▶ **Task to carry out**
Go through the entries one line at a time, and gather every line that has the word "plate".

▶ **Source information**
----------------------------------------

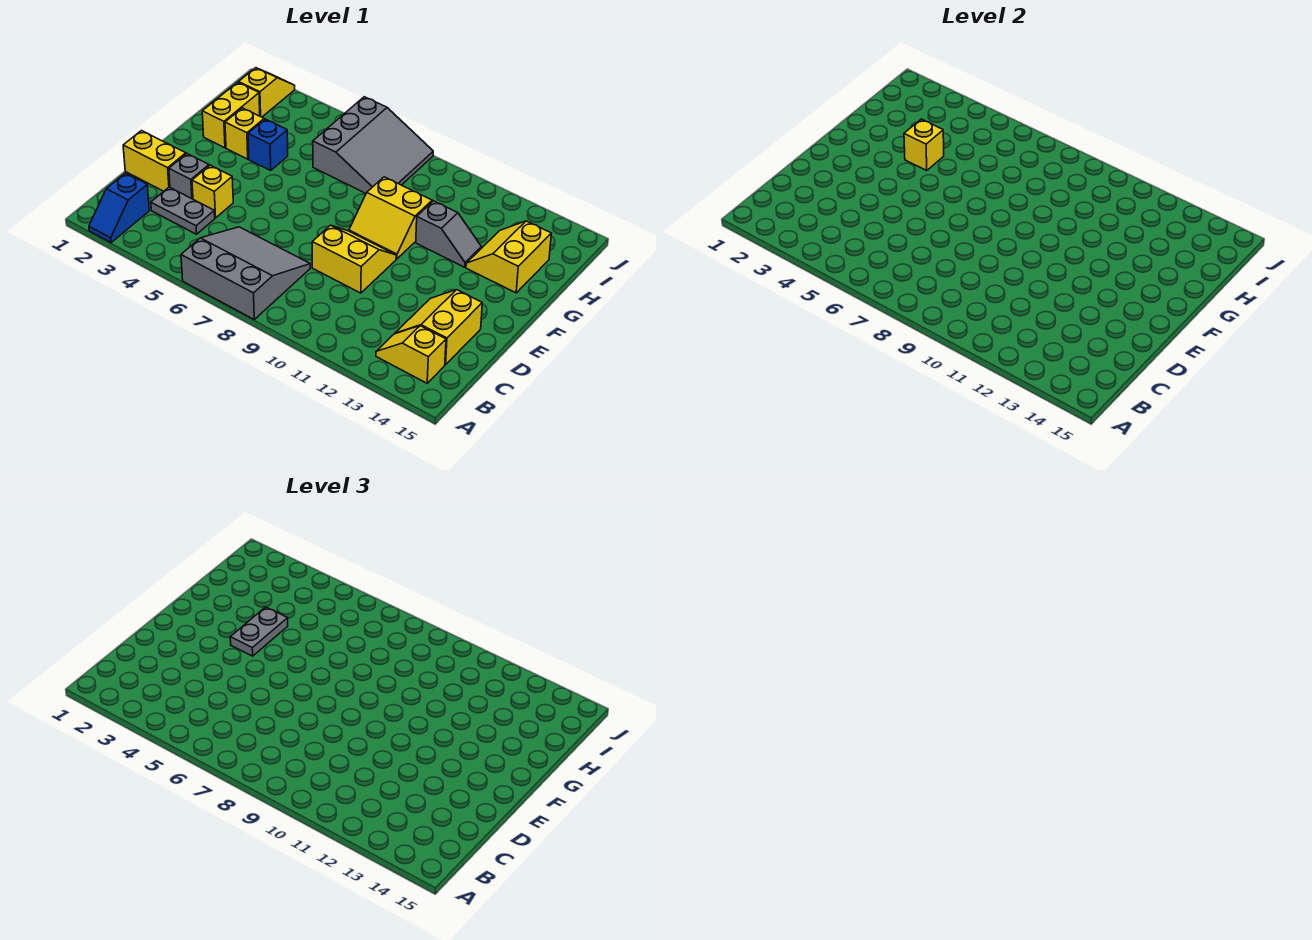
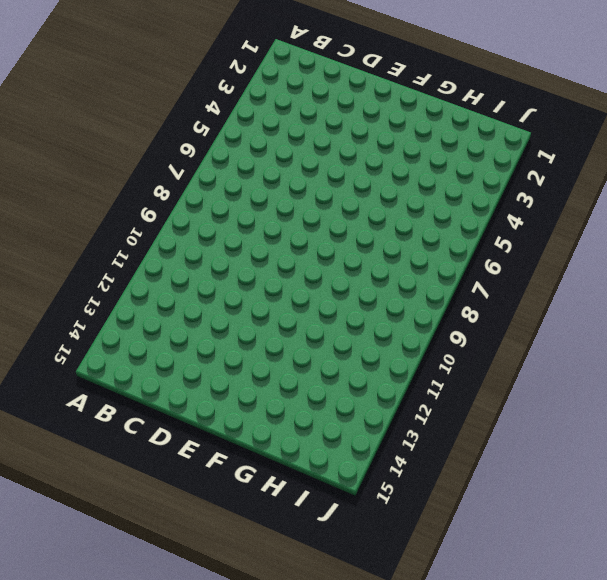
none -> blue slope A2:B2 level 1 top B
none -> grey slope A6:C8 level 1 top A
none -> yellow slope B13:B14 level 1 top 14

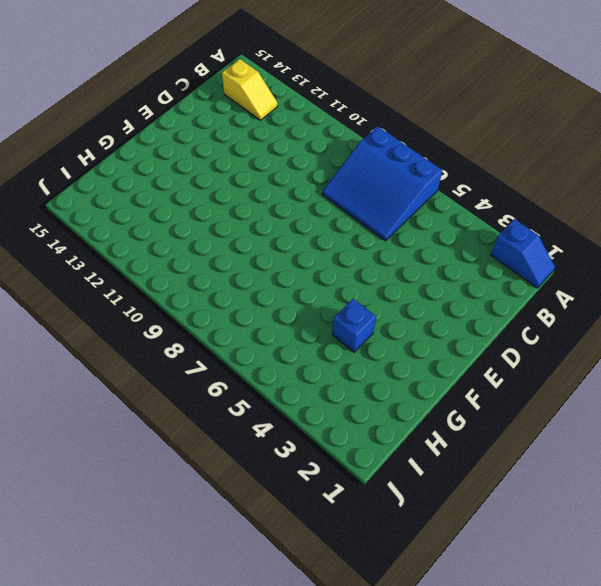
blue slope A1:A2 level 1 top 2 -> blue slope A2:B2 level 1 top B
blue slope A6:C8 level 1 top A -> grey slope A6:C8 level 1 top A
none -> grey plate C3:C4 level 1
none -> yellow slope C13:D14 level 1 top 14
none -> yellow brick D1:D2 level 1

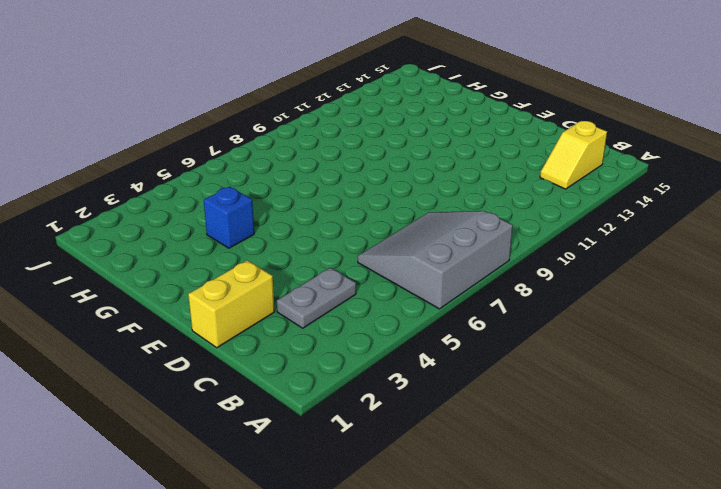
none -> blue slope A2:B2 level 1 top B
none -> yellow slope C13:D14 level 1 top 14
none -> grey brick D3 level 1

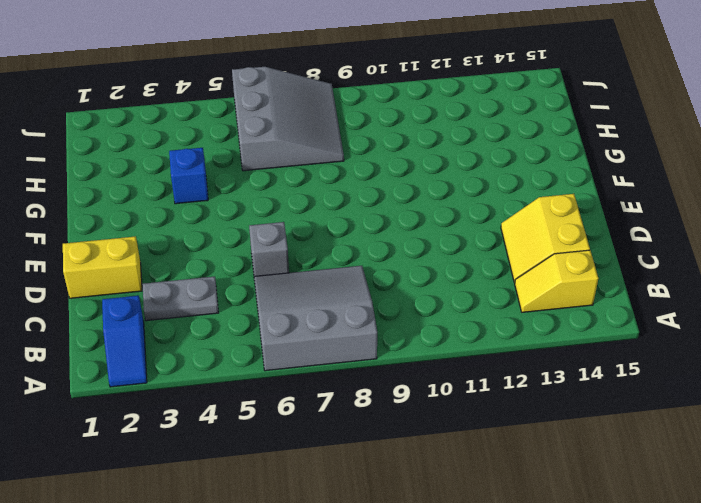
grey brick D6 level 1 -> grey brick D3 level 1
none -> yellow brick D4 level 1
none -> yellow slope D9:E10 level 1 top D
none -> yellow slope F9:G10 level 1 top G

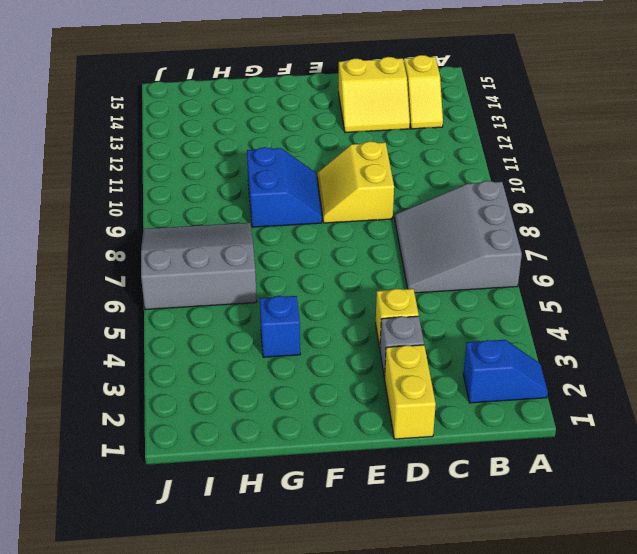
blue slope F9:G10 level 1 top G -> yellow slope F9:G10 level 1 top G
none -> grey plate C3:C4 level 1
none -> yellow brick G2:H2 level 1
none -> yellow brick G3 level 1

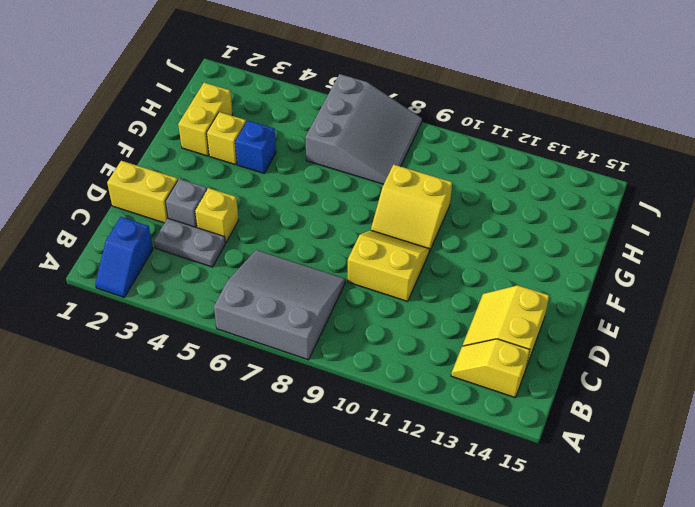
none -> grey slope G11:G12 level 1 top 11
none -> yellow slope G13:H14 level 1 top 14
none -> yellow slope I2:J2 level 1 top I

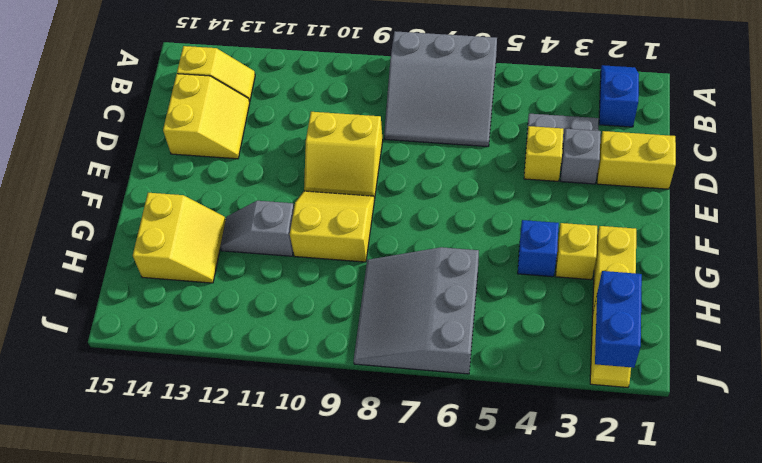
blue brick I2:J2 level 2 -> none
none -> yellow brick G4 level 2
none -> grey plate F4:G4 level 3

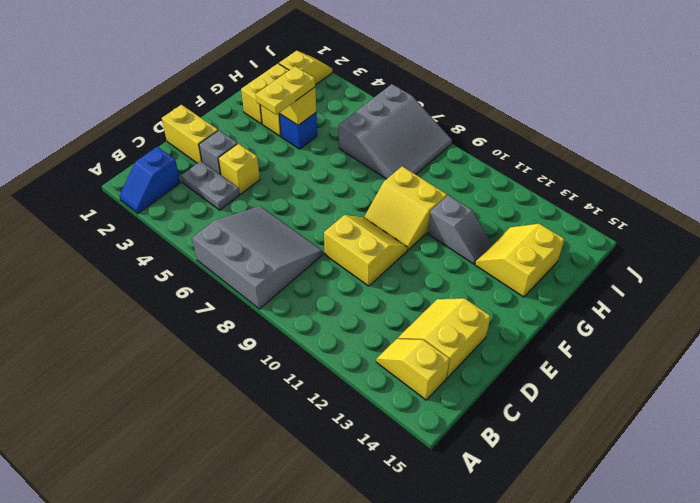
yellow plate F4:G4 level 3 -> grey plate F4:G4 level 3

----------------------------------------

▶ **Answer to this problem**
none -> grey plate C3:C4 level 1
none -> grey plate C3:C4 level 1
none -> grey plate F4:G4 level 3
yellow plate F4:G4 level 3 -> grey plate F4:G4 level 3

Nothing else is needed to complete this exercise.